| What you are asked to do |
Would it be possible to reproduce every entry exactly, please?

•••

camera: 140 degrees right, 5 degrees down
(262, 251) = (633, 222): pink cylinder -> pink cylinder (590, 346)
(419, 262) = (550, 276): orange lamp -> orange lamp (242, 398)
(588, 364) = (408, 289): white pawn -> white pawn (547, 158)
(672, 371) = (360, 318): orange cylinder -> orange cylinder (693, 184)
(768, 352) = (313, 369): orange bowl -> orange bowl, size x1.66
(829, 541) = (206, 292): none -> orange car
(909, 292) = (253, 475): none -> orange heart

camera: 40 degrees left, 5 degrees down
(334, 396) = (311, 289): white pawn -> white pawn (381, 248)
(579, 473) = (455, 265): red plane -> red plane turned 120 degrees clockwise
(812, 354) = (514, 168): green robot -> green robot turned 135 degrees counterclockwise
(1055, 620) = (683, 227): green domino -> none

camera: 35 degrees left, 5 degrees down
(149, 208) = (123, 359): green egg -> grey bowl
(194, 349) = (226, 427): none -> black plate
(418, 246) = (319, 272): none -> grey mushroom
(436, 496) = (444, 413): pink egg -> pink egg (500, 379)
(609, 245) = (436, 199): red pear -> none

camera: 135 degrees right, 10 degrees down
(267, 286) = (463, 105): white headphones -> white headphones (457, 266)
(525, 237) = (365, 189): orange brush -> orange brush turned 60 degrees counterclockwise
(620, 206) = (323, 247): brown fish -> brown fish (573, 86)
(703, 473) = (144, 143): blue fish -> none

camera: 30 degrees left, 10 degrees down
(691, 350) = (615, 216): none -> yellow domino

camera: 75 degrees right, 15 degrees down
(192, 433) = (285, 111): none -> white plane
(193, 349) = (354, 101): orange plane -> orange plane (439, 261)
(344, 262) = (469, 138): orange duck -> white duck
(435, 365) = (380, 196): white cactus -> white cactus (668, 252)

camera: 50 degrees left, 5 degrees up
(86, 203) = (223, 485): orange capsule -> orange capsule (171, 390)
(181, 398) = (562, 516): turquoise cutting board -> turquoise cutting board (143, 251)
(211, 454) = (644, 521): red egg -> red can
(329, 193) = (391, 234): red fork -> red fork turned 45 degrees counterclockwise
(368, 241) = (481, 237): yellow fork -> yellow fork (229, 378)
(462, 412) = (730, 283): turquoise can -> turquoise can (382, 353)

•••

| Final answer |
camera: 140 degrees right, 5 degrees down
(262, 251) = (633, 222): pink cylinder -> pink cylinder (590, 346)
(419, 262) = (550, 276): orange lamp -> orange lamp (242, 398)
(588, 364) = (408, 289): white pawn -> white pawn (547, 158)
(672, 371) = (360, 318): orange cylinder -> orange cylinder (693, 184)
(768, 352) = (313, 369): orange bowl -> orange bowl, size x1.66
(829, 541) = (206, 292): none -> orange car
(909, 292) = (253, 475): none -> orange heart

camera: 40 degrees left, 5 degrees down
(334, 396) = (311, 289): white pawn -> white pawn (381, 248)
(579, 473) = (455, 265): red plane -> red plane turned 120 degrees clockwise
(812, 354) = (514, 168): green robot -> green robot turned 135 degrees counterclockwise
(1055, 620) = (683, 227): green domino -> none

camera: 35 degrees left, 5 degrees down
(149, 208) = (123, 359): green egg -> grey bowl
(194, 349) = (226, 427): none -> black plate
(418, 246) = (319, 272): none -> grey mushroom
(436, 496) = (444, 413): pink egg -> pink egg (500, 379)
(609, 245) = (436, 199): red pear -> none

camera: 135 degrees right, 10 degrees down
(267, 286) = (463, 105): white headphones -> white headphones (457, 266)
(525, 237) = (365, 189): orange brush -> orange brush turned 60 degrees counterclockwise
(620, 206) = (323, 247): brown fish -> brown fish (573, 86)
(703, 473) = (144, 143): blue fish -> none

camera: 30 degrees left, 10 degrees down
(691, 350) = (615, 216): none -> yellow domino

camera: 75 degrees right, 15 degrees down
(192, 433) = (285, 111): none -> white plane
(193, 349) = (354, 101): orange plane -> orange plane (439, 261)
(344, 262) = (469, 138): orange duck -> white duck
(435, 365) = (380, 196): white cactus -> white cactus (668, 252)

camera: 50 degrees left, 5 degrees up
(86, 203) = (223, 485): orange capsule -> orange capsule (171, 390)
(181, 398) = (562, 516): turquoise cutting board -> turquoise cutting board (143, 251)
(211, 454) = (644, 521): red egg -> red can
(329, 193) = (391, 234): red fork -> red fork turned 45 degrees counterclockwise
(368, 241) = (481, 237): yellow fork -> yellow fork (229, 378)
(462, 412) = (730, 283): turquoise can -> turquoise can (382, 353)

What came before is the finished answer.